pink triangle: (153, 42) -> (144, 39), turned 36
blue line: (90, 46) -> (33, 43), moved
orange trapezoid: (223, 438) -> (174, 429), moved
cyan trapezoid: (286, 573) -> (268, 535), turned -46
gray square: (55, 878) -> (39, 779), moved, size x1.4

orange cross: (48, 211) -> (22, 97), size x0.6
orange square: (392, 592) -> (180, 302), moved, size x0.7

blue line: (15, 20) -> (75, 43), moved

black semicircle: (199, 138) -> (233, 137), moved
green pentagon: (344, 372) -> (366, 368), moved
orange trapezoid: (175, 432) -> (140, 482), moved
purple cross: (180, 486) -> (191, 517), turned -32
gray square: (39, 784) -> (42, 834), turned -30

...

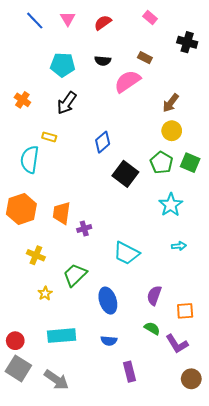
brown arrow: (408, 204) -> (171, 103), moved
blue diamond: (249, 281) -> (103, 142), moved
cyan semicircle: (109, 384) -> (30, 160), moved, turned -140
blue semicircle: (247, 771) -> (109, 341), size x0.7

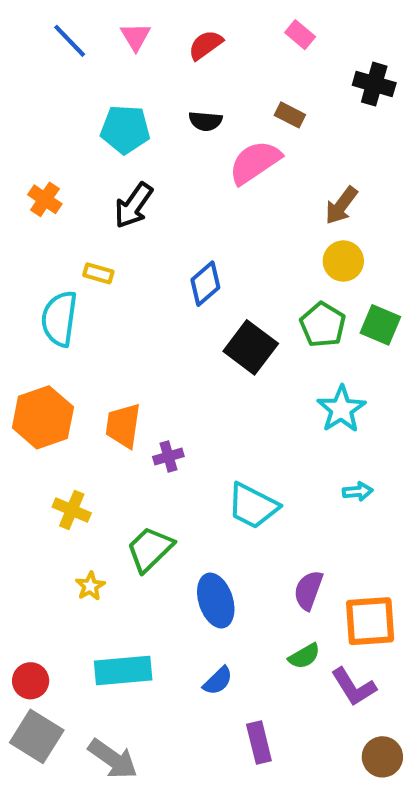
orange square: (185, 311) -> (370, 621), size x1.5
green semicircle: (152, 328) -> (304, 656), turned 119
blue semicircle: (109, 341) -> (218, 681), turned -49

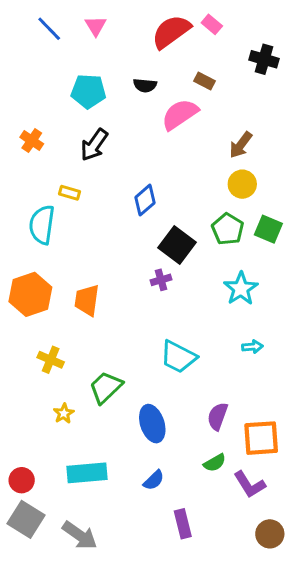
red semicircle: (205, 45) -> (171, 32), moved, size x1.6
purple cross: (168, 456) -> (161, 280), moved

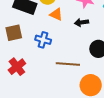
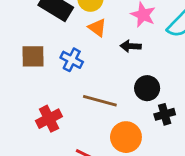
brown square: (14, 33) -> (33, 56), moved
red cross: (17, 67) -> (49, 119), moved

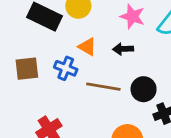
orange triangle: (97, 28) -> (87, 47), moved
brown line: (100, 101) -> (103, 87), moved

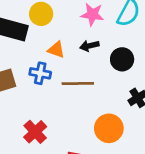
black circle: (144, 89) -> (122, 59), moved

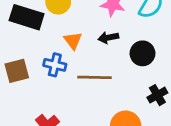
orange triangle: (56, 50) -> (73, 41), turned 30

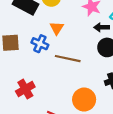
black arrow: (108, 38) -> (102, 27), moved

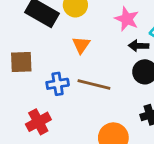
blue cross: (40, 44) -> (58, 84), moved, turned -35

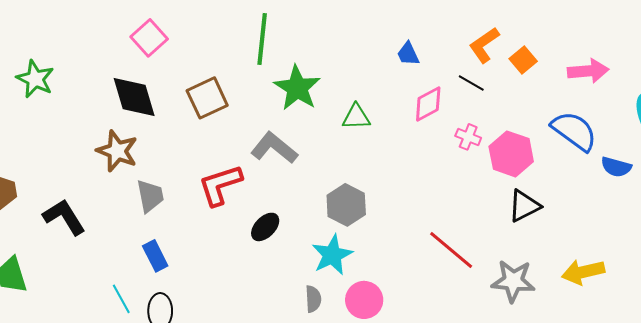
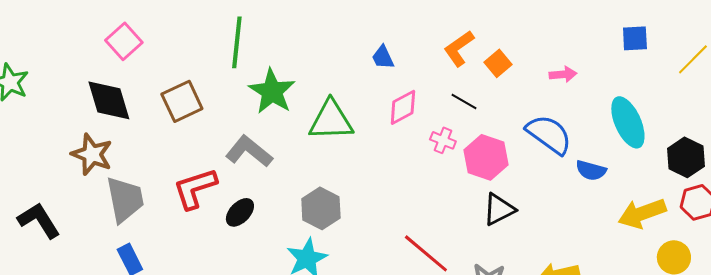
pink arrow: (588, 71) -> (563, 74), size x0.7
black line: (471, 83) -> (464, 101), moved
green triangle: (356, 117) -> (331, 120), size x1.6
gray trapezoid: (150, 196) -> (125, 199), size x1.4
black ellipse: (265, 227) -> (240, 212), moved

**TASK**
Copy out the lines above from the line containing "brown square: (14, 33) -> (33, 56), moved" through the line containing "black arrow: (108, 38) -> (102, 27), moved", exactly, and keep the pictures out.

**ANSWER TO THIS TASK**
brown square: (14, 33) -> (33, 56), moved
red cross: (17, 67) -> (49, 119), moved

orange triangle: (97, 28) -> (87, 47), moved
brown line: (100, 101) -> (103, 87), moved

black circle: (144, 89) -> (122, 59), moved

orange triangle: (56, 50) -> (73, 41), turned 30

black arrow: (108, 38) -> (102, 27), moved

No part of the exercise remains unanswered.